▶ **What you have to do**
Your task is to output every record exactly as it is given.

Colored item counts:
■ ■ ■

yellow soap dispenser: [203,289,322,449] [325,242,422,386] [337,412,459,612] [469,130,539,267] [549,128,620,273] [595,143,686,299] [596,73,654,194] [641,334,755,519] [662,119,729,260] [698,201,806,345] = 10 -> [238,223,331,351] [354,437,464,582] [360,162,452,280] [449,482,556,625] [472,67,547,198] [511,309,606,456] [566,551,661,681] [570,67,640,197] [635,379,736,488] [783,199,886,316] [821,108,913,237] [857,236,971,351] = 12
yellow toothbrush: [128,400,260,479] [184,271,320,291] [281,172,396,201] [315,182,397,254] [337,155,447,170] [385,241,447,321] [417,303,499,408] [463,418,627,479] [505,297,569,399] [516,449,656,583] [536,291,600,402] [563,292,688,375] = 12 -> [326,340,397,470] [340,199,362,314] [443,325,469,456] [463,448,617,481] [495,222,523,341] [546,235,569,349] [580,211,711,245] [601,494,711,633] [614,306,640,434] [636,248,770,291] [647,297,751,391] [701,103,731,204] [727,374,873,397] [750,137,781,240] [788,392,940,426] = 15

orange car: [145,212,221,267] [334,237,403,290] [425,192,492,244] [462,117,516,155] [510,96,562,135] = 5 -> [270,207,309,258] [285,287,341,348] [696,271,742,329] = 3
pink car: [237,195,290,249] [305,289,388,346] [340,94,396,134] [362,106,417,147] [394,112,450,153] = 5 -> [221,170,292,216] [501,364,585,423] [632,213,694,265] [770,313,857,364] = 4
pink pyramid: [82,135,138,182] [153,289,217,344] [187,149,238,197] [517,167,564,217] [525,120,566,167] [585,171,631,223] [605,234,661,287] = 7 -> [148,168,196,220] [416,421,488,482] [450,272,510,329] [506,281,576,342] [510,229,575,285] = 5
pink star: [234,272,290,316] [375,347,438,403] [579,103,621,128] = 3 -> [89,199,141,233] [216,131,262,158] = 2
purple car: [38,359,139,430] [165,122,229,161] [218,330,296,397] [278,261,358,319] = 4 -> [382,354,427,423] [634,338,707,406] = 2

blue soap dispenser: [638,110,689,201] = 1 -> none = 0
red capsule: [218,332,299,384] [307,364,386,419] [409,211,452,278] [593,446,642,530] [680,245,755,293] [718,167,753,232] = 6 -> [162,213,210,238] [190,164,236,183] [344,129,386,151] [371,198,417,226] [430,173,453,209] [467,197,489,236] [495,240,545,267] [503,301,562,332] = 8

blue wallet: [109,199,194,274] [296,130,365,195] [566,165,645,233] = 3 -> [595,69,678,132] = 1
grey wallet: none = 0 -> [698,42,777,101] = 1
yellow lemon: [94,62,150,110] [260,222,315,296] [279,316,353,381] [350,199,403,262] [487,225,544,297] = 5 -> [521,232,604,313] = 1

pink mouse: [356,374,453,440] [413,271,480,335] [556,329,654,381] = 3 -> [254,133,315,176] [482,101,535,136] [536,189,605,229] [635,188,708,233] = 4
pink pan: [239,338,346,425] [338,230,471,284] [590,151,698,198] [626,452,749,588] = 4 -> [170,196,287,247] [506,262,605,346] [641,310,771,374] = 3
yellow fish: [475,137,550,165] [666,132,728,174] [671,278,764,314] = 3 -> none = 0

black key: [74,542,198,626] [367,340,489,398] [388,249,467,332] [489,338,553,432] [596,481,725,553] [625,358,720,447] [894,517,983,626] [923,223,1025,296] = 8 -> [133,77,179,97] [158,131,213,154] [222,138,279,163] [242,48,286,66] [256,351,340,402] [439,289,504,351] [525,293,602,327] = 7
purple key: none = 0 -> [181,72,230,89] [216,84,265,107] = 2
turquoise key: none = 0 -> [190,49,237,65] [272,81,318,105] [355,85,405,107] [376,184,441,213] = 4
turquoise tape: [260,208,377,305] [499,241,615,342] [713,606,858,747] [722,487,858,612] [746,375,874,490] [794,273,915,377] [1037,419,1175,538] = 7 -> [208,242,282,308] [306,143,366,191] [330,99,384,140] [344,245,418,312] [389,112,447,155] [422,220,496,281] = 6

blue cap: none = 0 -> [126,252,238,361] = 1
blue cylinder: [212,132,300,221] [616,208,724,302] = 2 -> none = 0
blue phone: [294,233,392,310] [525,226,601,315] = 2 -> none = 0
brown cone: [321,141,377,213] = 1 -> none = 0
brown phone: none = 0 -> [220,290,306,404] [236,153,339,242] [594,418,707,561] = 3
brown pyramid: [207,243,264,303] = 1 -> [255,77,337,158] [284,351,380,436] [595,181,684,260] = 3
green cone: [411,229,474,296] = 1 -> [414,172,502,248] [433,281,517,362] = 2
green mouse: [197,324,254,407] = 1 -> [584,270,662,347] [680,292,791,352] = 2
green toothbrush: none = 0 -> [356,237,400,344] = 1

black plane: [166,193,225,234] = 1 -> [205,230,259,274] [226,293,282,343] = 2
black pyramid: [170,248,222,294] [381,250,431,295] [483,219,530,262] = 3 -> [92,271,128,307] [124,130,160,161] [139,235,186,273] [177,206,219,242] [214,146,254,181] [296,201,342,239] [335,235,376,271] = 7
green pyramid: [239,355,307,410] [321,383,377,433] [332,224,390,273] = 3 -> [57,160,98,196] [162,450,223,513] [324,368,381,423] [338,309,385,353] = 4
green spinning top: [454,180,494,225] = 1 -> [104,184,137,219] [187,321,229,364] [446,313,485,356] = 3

■ ■ ■

▶ **Answer to this problem**
yellow soap dispenser: [203,289,322,449] [325,242,422,386] [337,412,459,612] [469,130,539,267] [549,128,620,273] [595,143,686,299] [596,73,654,194] [641,334,755,519] [662,119,729,260] [698,201,806,345] = 10 -> [238,223,331,351] [354,437,464,582] [360,162,452,280] [449,482,556,625] [472,67,547,198] [511,309,606,456] [566,551,661,681] [570,67,640,197] [635,379,736,488] [783,199,886,316] [821,108,913,237] [857,236,971,351] = 12
yellow toothbrush: [128,400,260,479] [184,271,320,291] [281,172,396,201] [315,182,397,254] [337,155,447,170] [385,241,447,321] [417,303,499,408] [463,418,627,479] [505,297,569,399] [516,449,656,583] [536,291,600,402] [563,292,688,375] = 12 -> [326,340,397,470] [340,199,362,314] [443,325,469,456] [463,448,617,481] [495,222,523,341] [546,235,569,349] [580,211,711,245] [601,494,711,633] [614,306,640,434] [636,248,770,291] [647,297,751,391] [701,103,731,204] [727,374,873,397] [750,137,781,240] [788,392,940,426] = 15

orange car: [145,212,221,267] [334,237,403,290] [425,192,492,244] [462,117,516,155] [510,96,562,135] = 5 -> [270,207,309,258] [285,287,341,348] [696,271,742,329] = 3
pink car: [237,195,290,249] [305,289,388,346] [340,94,396,134] [362,106,417,147] [394,112,450,153] = 5 -> [221,170,292,216] [501,364,585,423] [632,213,694,265] [770,313,857,364] = 4
pink pyramid: [82,135,138,182] [153,289,217,344] [187,149,238,197] [517,167,564,217] [525,120,566,167] [585,171,631,223] [605,234,661,287] = 7 -> [148,168,196,220] [416,421,488,482] [450,272,510,329] [506,281,576,342] [510,229,575,285] = 5
pink star: [234,272,290,316] [375,347,438,403] [579,103,621,128] = 3 -> [89,199,141,233] [216,131,262,158] = 2
purple car: [38,359,139,430] [165,122,229,161] [218,330,296,397] [278,261,358,319] = 4 -> [382,354,427,423] [634,338,707,406] = 2

blue soap dispenser: [638,110,689,201] = 1 -> none = 0
red capsule: [218,332,299,384] [307,364,386,419] [409,211,452,278] [593,446,642,530] [680,245,755,293] [718,167,753,232] = 6 -> [162,213,210,238] [190,164,236,183] [344,129,386,151] [371,198,417,226] [430,173,453,209] [467,197,489,236] [495,240,545,267] [503,301,562,332] = 8

blue wallet: [109,199,194,274] [296,130,365,195] [566,165,645,233] = 3 -> [595,69,678,132] = 1
grey wallet: none = 0 -> [698,42,777,101] = 1
yellow lemon: [94,62,150,110] [260,222,315,296] [279,316,353,381] [350,199,403,262] [487,225,544,297] = 5 -> [521,232,604,313] = 1

pink mouse: [356,374,453,440] [413,271,480,335] [556,329,654,381] = 3 -> [254,133,315,176] [482,101,535,136] [536,189,605,229] [635,188,708,233] = 4
pink pan: [239,338,346,425] [338,230,471,284] [590,151,698,198] [626,452,749,588] = 4 -> [170,196,287,247] [506,262,605,346] [641,310,771,374] = 3
yellow fish: [475,137,550,165] [666,132,728,174] [671,278,764,314] = 3 -> none = 0

black key: [74,542,198,626] [367,340,489,398] [388,249,467,332] [489,338,553,432] [596,481,725,553] [625,358,720,447] [894,517,983,626] [923,223,1025,296] = 8 -> [133,77,179,97] [158,131,213,154] [222,138,279,163] [242,48,286,66] [256,351,340,402] [439,289,504,351] [525,293,602,327] = 7
purple key: none = 0 -> [181,72,230,89] [216,84,265,107] = 2
turquoise key: none = 0 -> [190,49,237,65] [272,81,318,105] [355,85,405,107] [376,184,441,213] = 4
turquoise tape: [260,208,377,305] [499,241,615,342] [713,606,858,747] [722,487,858,612] [746,375,874,490] [794,273,915,377] [1037,419,1175,538] = 7 -> [208,242,282,308] [306,143,366,191] [330,99,384,140] [344,245,418,312] [389,112,447,155] [422,220,496,281] = 6

blue cap: none = 0 -> [126,252,238,361] = 1
blue cylinder: [212,132,300,221] [616,208,724,302] = 2 -> none = 0
blue phone: [294,233,392,310] [525,226,601,315] = 2 -> none = 0
brown cone: [321,141,377,213] = 1 -> none = 0
brown phone: none = 0 -> [220,290,306,404] [236,153,339,242] [594,418,707,561] = 3
brown pyramid: [207,243,264,303] = 1 -> [255,77,337,158] [284,351,380,436] [595,181,684,260] = 3
green cone: [411,229,474,296] = 1 -> [414,172,502,248] [433,281,517,362] = 2
green mouse: [197,324,254,407] = 1 -> [584,270,662,347] [680,292,791,352] = 2
green toothbrush: none = 0 -> [356,237,400,344] = 1

black plane: [166,193,225,234] = 1 -> [205,230,259,274] [226,293,282,343] = 2
black pyramid: [170,248,222,294] [381,250,431,295] [483,219,530,262] = 3 -> [92,271,128,307] [124,130,160,161] [139,235,186,273] [177,206,219,242] [214,146,254,181] [296,201,342,239] [335,235,376,271] = 7
green pyramid: [239,355,307,410] [321,383,377,433] [332,224,390,273] = 3 -> [57,160,98,196] [162,450,223,513] [324,368,381,423] [338,309,385,353] = 4
green spinning top: [454,180,494,225] = 1 -> [104,184,137,219] [187,321,229,364] [446,313,485,356] = 3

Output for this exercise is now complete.